WHAT IS NEEDED:
Please write out the lines of the listing as a numbered list, starting at the line that contains "pink ellipse: moved" and ending at the last line of the listing, with blank lines left out. Leave the pictures out of your answer.

Recorded data:
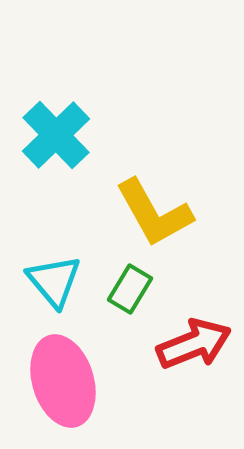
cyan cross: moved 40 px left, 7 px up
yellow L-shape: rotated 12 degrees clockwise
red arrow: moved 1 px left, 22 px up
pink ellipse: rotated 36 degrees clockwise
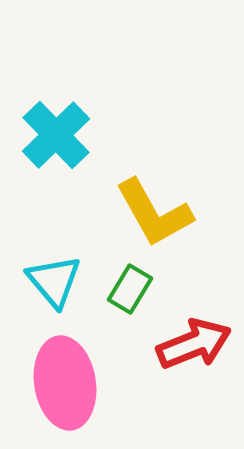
pink ellipse: moved 2 px right, 2 px down; rotated 8 degrees clockwise
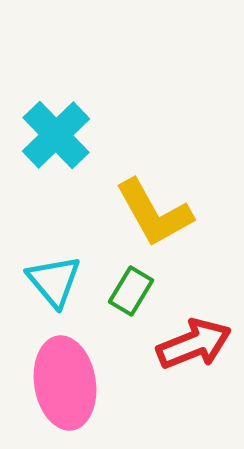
green rectangle: moved 1 px right, 2 px down
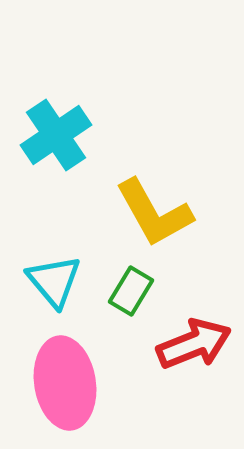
cyan cross: rotated 10 degrees clockwise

EXPECTED ANSWER:
1. pink ellipse: moved 2 px right, 2 px down; rotated 8 degrees clockwise
2. green rectangle: moved 1 px right, 2 px down
3. cyan cross: rotated 10 degrees clockwise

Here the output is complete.